(TASK OBJECTIVE):
The word "AUDIO" appears in some lines of the listing below; report how many such lines there are, and nothing else.

[[ EXERCISE INPUTS open ]]

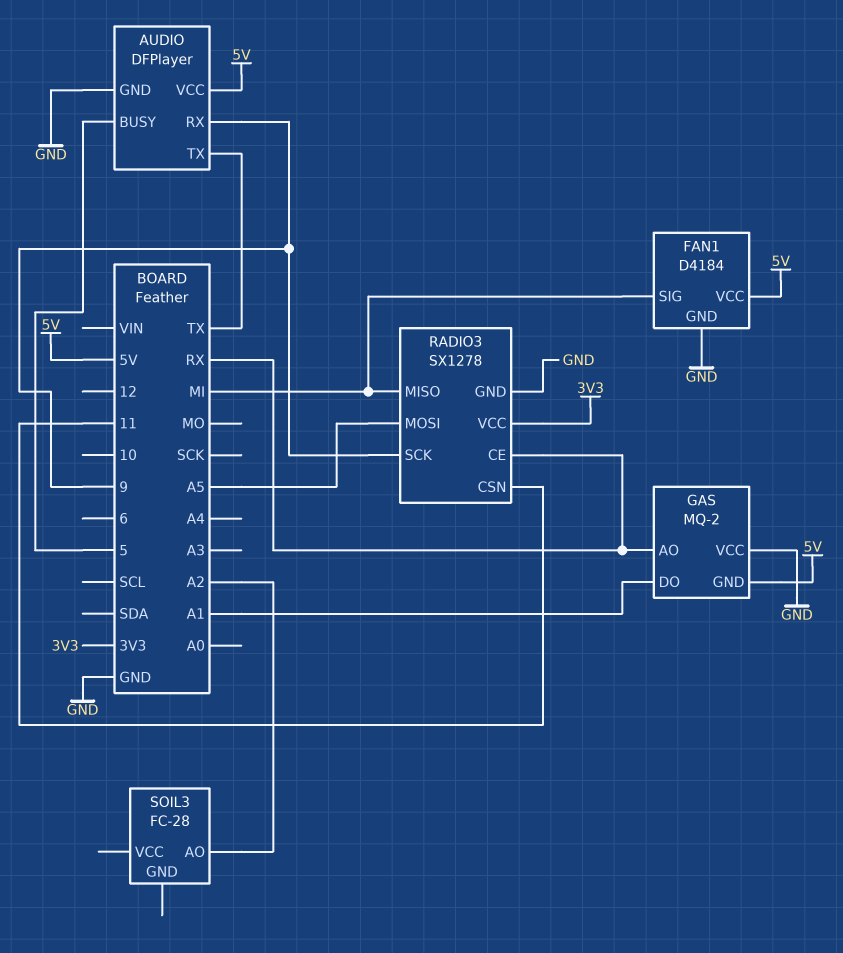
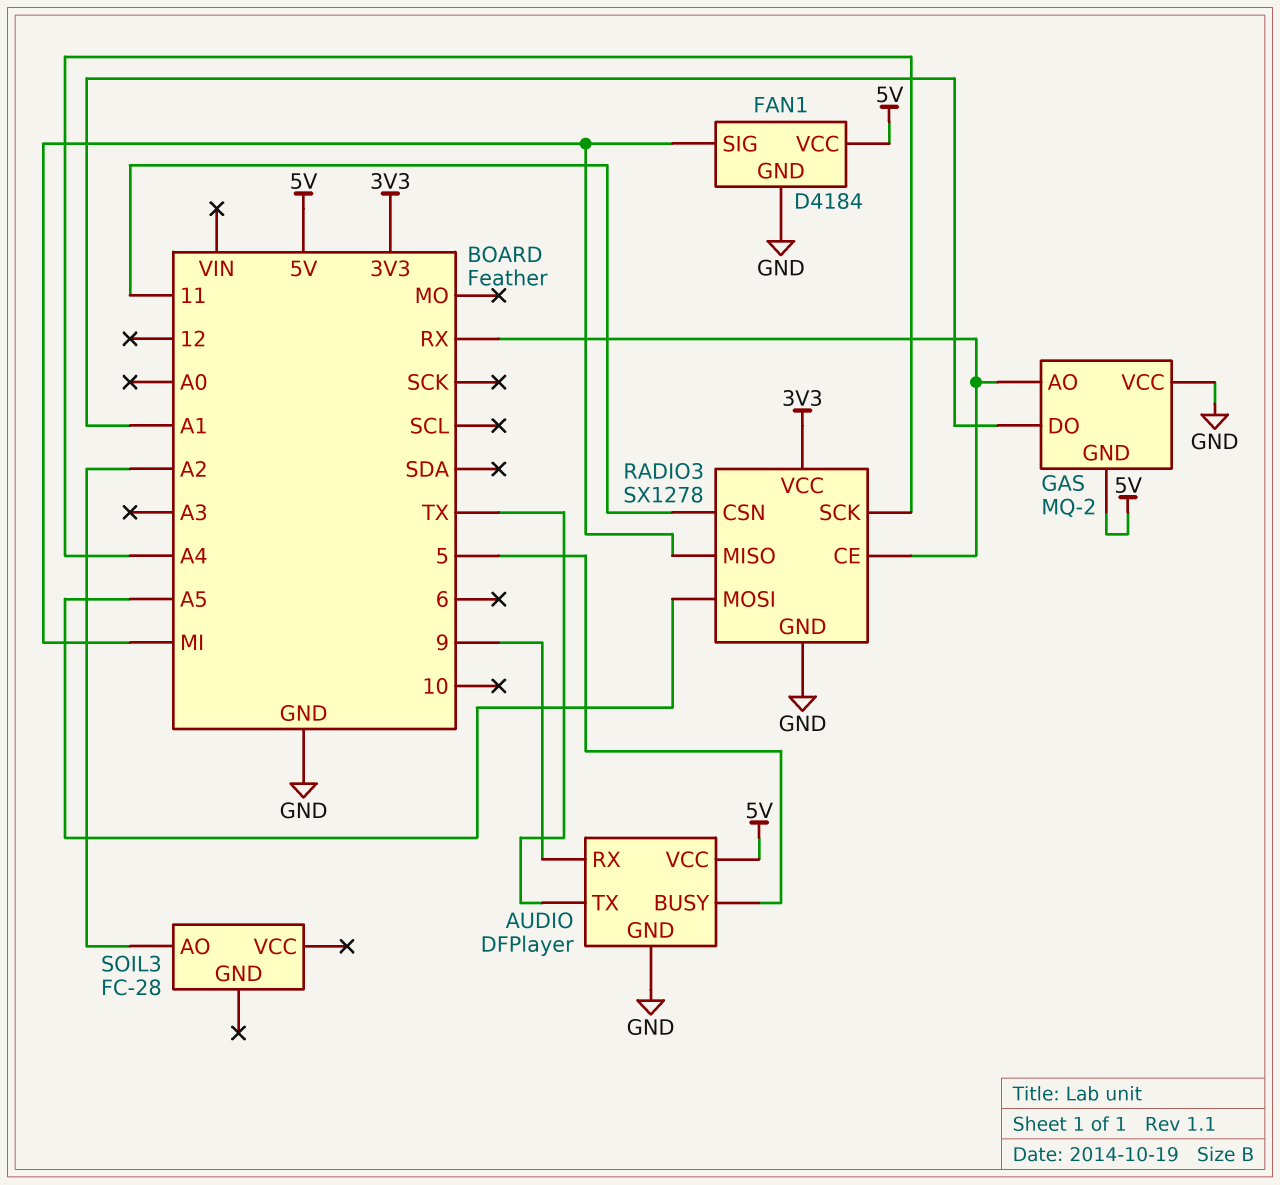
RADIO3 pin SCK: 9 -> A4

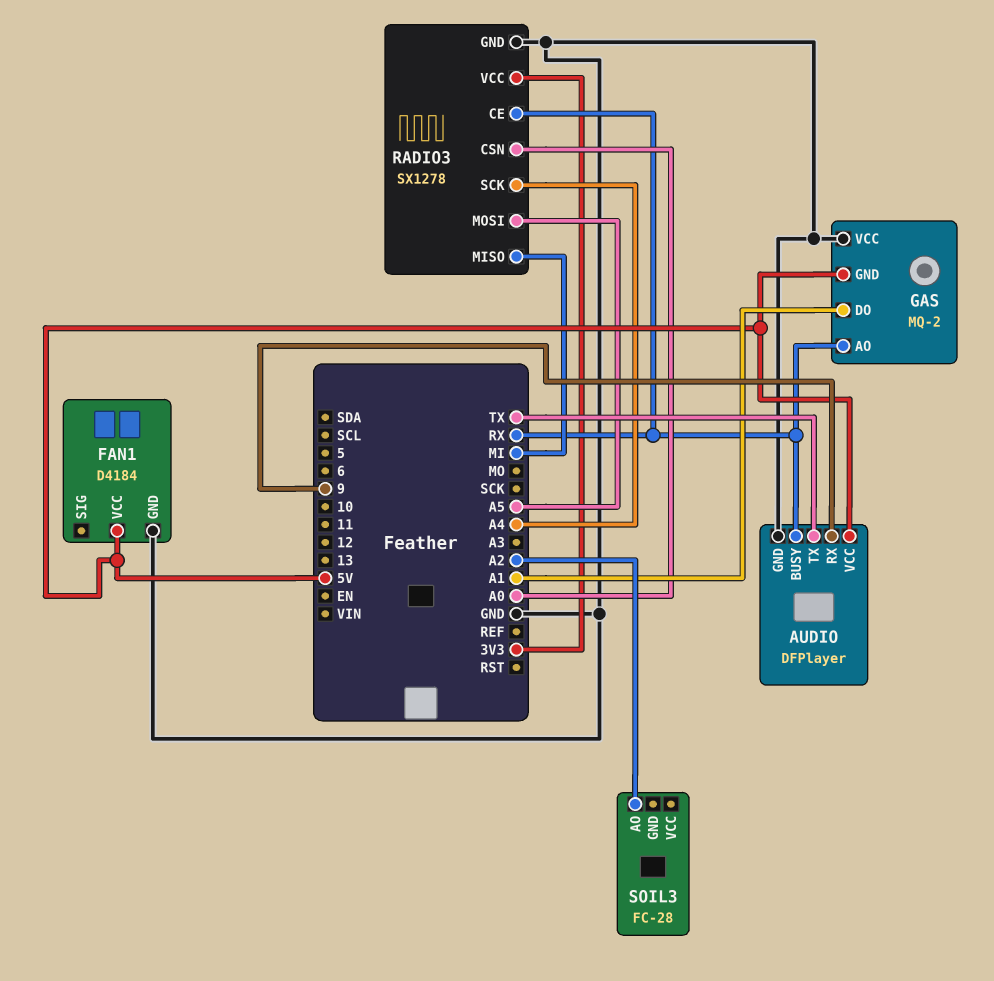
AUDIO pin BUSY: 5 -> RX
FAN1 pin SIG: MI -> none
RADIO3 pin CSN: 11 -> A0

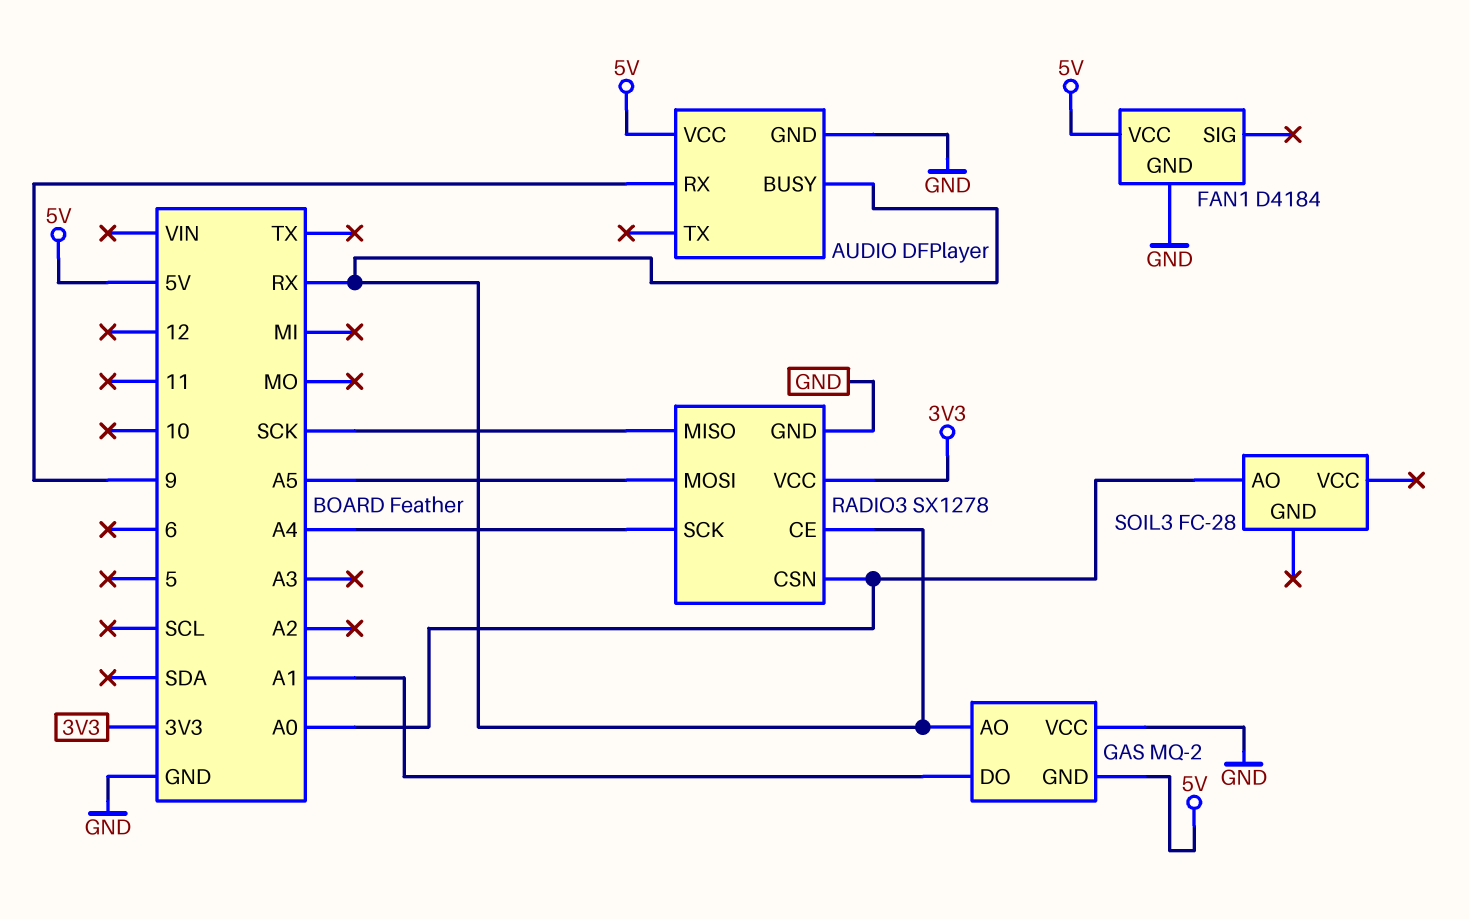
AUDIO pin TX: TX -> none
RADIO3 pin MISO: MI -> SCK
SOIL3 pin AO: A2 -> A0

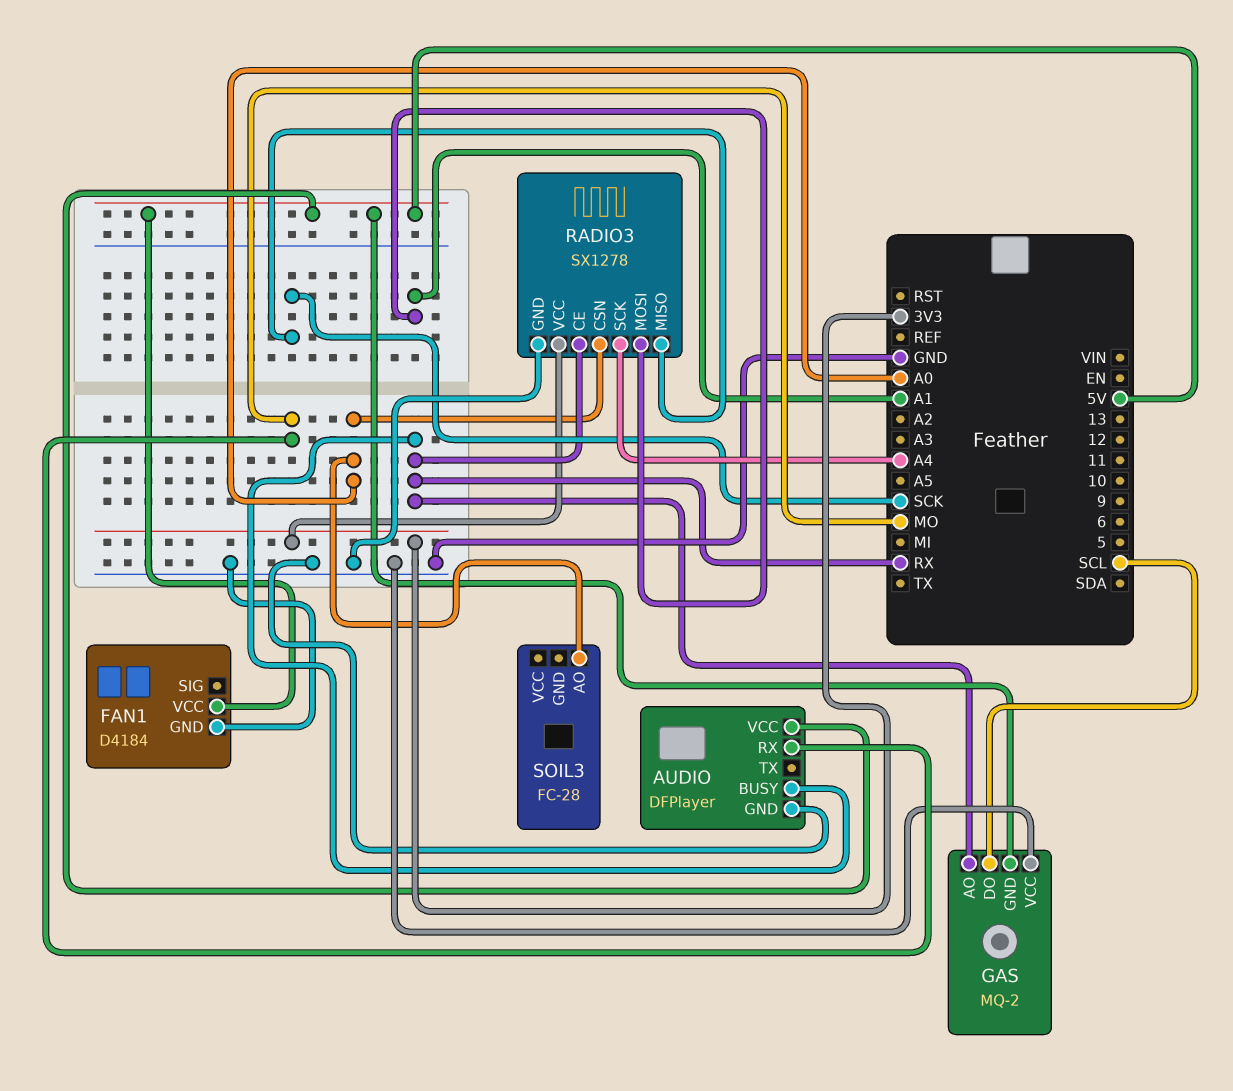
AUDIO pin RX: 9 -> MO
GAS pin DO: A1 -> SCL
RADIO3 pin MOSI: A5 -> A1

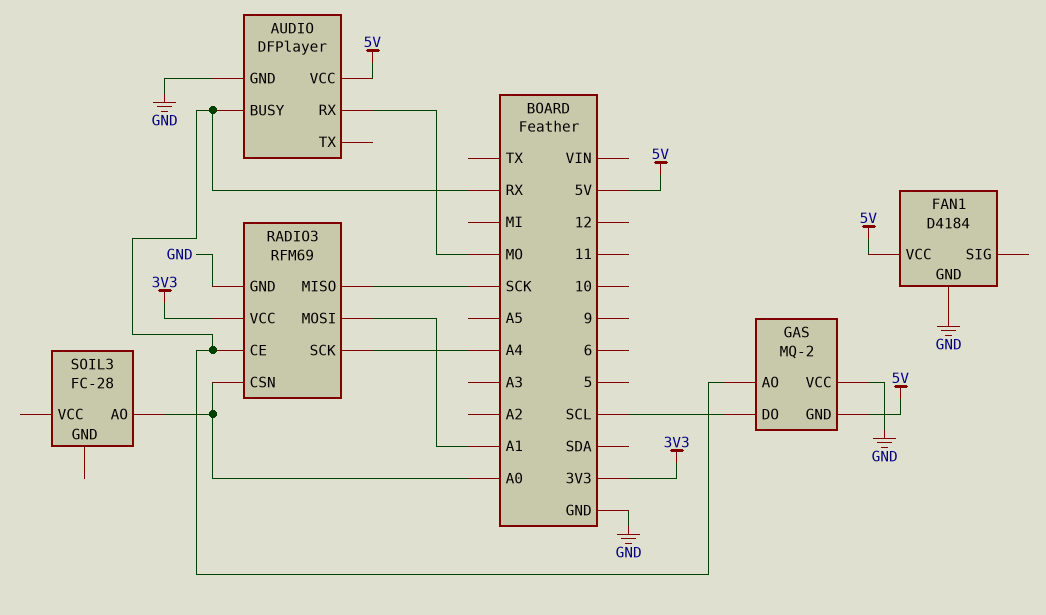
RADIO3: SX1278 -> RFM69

[[ EXERCISE INPUTS closed ]]

(SOLUTION FOR THIS PROBLEM):
3